- _TRY IT_:
Retype all of the data that follows, line for line.

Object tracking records
↓

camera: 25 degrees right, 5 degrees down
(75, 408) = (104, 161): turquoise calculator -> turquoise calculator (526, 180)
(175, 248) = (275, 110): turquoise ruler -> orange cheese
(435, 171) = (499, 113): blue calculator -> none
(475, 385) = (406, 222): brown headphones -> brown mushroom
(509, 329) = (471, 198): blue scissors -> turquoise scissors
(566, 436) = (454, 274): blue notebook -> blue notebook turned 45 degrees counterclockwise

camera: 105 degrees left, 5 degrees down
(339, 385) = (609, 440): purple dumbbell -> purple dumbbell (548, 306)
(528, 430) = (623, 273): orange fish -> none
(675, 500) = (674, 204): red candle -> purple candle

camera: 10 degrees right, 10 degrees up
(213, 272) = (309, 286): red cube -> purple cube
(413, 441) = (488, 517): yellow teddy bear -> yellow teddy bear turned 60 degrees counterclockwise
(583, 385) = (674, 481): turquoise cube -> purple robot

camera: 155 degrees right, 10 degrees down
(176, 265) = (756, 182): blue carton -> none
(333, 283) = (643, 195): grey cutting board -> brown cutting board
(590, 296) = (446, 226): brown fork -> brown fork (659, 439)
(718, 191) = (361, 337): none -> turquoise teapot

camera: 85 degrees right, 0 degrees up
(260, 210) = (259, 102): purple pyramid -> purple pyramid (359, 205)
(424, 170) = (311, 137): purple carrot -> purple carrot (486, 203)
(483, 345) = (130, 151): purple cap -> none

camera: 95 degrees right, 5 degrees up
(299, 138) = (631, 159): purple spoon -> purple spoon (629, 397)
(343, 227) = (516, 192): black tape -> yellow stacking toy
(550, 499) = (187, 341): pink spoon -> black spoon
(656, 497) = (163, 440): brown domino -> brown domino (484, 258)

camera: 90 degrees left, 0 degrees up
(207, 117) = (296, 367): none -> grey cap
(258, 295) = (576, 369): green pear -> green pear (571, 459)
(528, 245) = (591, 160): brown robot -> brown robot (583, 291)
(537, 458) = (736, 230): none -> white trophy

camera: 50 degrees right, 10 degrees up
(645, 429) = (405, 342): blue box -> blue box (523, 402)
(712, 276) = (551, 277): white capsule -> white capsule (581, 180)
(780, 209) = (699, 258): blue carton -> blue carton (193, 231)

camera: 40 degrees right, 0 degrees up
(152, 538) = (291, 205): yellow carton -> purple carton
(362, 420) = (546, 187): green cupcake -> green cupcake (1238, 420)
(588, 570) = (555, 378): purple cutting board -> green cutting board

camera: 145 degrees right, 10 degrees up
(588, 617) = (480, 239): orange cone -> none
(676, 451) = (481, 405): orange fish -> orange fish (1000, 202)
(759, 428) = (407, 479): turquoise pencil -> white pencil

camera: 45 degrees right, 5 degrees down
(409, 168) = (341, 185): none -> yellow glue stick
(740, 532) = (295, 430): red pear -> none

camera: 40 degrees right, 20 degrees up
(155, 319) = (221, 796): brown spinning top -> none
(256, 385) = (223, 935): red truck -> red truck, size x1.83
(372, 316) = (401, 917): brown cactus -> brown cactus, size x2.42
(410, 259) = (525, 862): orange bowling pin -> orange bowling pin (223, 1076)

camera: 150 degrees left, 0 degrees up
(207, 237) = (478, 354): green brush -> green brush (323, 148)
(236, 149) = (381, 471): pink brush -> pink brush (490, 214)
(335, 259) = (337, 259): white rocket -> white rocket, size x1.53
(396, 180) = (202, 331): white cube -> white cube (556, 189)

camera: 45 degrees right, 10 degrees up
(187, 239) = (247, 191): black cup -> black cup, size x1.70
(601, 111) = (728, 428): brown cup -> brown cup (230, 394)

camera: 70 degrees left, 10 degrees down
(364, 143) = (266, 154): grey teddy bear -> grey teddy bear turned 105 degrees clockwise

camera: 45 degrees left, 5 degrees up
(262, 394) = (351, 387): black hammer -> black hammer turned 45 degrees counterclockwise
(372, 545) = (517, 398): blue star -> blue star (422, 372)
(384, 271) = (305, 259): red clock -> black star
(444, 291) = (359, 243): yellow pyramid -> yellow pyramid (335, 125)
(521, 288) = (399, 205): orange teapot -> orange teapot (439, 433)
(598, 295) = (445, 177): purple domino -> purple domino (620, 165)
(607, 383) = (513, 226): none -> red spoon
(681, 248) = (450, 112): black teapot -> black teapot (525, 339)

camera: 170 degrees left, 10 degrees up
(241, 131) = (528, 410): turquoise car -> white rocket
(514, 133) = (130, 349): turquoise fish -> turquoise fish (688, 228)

↑

- _RESPONSE AREA_:
camera: 25 degrees right, 5 degrees down
(75, 408) = (104, 161): turquoise calculator -> turquoise calculator (526, 180)
(175, 248) = (275, 110): turquoise ruler -> orange cheese
(435, 171) = (499, 113): blue calculator -> none
(475, 385) = (406, 222): brown headphones -> brown mushroom
(509, 329) = (471, 198): blue scissors -> turquoise scissors
(566, 436) = (454, 274): blue notebook -> blue notebook turned 45 degrees counterclockwise

camera: 105 degrees left, 5 degrees down
(339, 385) = (609, 440): purple dumbbell -> purple dumbbell (548, 306)
(528, 430) = (623, 273): orange fish -> none
(675, 500) = (674, 204): red candle -> purple candle

camera: 10 degrees right, 10 degrees up
(213, 272) = (309, 286): red cube -> purple cube
(413, 441) = (488, 517): yellow teddy bear -> yellow teddy bear turned 60 degrees counterclockwise
(583, 385) = (674, 481): turquoise cube -> purple robot

camera: 155 degrees right, 10 degrees down
(176, 265) = (756, 182): blue carton -> none
(333, 283) = (643, 195): grey cutting board -> brown cutting board
(590, 296) = (446, 226): brown fork -> brown fork (659, 439)
(718, 191) = (361, 337): none -> turquoise teapot

camera: 85 degrees right, 0 degrees up
(260, 210) = (259, 102): purple pyramid -> purple pyramid (359, 205)
(424, 170) = (311, 137): purple carrot -> purple carrot (486, 203)
(483, 345) = (130, 151): purple cap -> none

camera: 95 degrees right, 5 degrees up
(299, 138) = (631, 159): purple spoon -> purple spoon (629, 397)
(343, 227) = (516, 192): black tape -> yellow stacking toy
(550, 499) = (187, 341): pink spoon -> black spoon
(656, 497) = (163, 440): brown domino -> brown domino (484, 258)

camera: 90 degrees left, 0 degrees up
(207, 117) = (296, 367): none -> grey cap
(258, 295) = (576, 369): green pear -> green pear (571, 459)
(528, 245) = (591, 160): brown robot -> brown robot (583, 291)
(537, 458) = (736, 230): none -> white trophy

camera: 50 degrees right, 10 degrees up
(645, 429) = (405, 342): blue box -> blue box (523, 402)
(712, 276) = (551, 277): white capsule -> white capsule (581, 180)
(780, 209) = (699, 258): blue carton -> blue carton (193, 231)

camera: 40 degrees right, 0 degrees up
(152, 538) = (291, 205): yellow carton -> purple carton
(362, 420) = (546, 187): green cupcake -> green cupcake (1238, 420)
(588, 570) = (555, 378): purple cutting board -> green cutting board

camera: 145 degrees right, 10 degrees up
(588, 617) = (480, 239): orange cone -> none
(676, 451) = (481, 405): orange fish -> orange fish (1000, 202)
(759, 428) = (407, 479): turquoise pencil -> white pencil

camera: 45 degrees right, 5 degrees down
(409, 168) = (341, 185): none -> yellow glue stick
(740, 532) = (295, 430): red pear -> none

camera: 40 degrees right, 20 degrees up
(155, 319) = (221, 796): brown spinning top -> none
(256, 385) = (223, 935): red truck -> red truck, size x1.83
(372, 316) = (401, 917): brown cactus -> brown cactus, size x2.42
(410, 259) = (525, 862): orange bowling pin -> orange bowling pin (223, 1076)

camera: 150 degrees left, 0 degrees up
(207, 237) = (478, 354): green brush -> green brush (323, 148)
(236, 149) = (381, 471): pink brush -> pink brush (490, 214)
(335, 259) = (337, 259): white rocket -> white rocket, size x1.53
(396, 180) = (202, 331): white cube -> white cube (556, 189)

camera: 45 degrees right, 10 degrees up
(187, 239) = (247, 191): black cup -> black cup, size x1.70
(601, 111) = (728, 428): brown cup -> brown cup (230, 394)

camera: 70 degrees left, 10 degrees down
(364, 143) = (266, 154): grey teddy bear -> grey teddy bear turned 105 degrees clockwise

camera: 45 degrees left, 5 degrees up
(262, 394) = (351, 387): black hammer -> black hammer turned 45 degrees counterclockwise
(372, 545) = (517, 398): blue star -> blue star (422, 372)
(384, 271) = (305, 259): red clock -> black star
(444, 291) = (359, 243): yellow pyramid -> yellow pyramid (335, 125)
(521, 288) = (399, 205): orange teapot -> orange teapot (439, 433)
(598, 295) = (445, 177): purple domino -> purple domino (620, 165)
(607, 383) = (513, 226): none -> red spoon
(681, 248) = (450, 112): black teapot -> black teapot (525, 339)

camera: 170 degrees left, 10 degrees up
(241, 131) = (528, 410): turquoise car -> white rocket
(514, 133) = (130, 349): turquoise fish -> turquoise fish (688, 228)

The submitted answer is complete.